» Your assignment
The entries that follow must be given again exactly, with no pictures kept.

» Record extracts
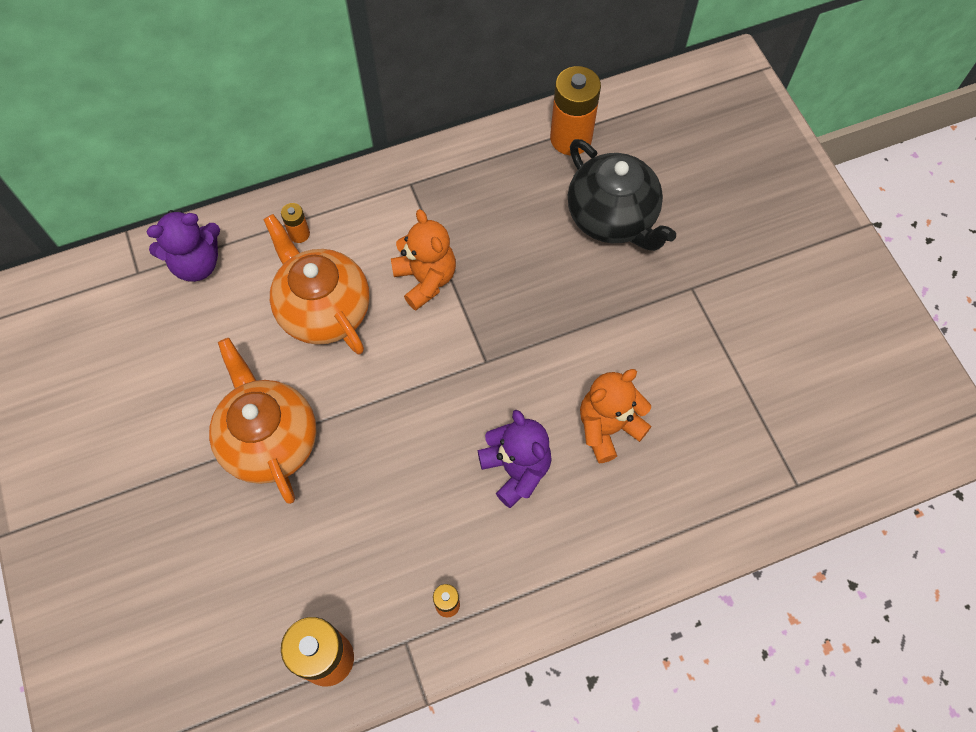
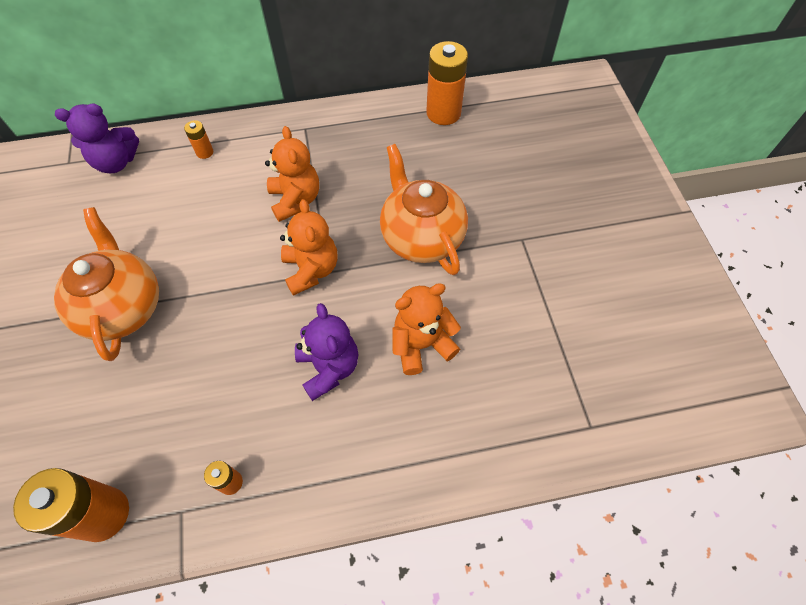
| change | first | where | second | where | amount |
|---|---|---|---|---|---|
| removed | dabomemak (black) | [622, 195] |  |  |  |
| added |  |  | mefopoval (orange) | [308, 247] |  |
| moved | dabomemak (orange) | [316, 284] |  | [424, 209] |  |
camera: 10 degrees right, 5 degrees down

» Written reply
| change | first | where | second | where | amount |
|---|---|---|---|---|---|
| removed | dabomemak (black) | [622, 195] |  |  |  |
| added |  |  | mefopoval (orange) | [308, 247] |  |
| moved | dabomemak (orange) | [316, 284] |  | [424, 209] |  |
camera: 10 degrees right, 5 degrees down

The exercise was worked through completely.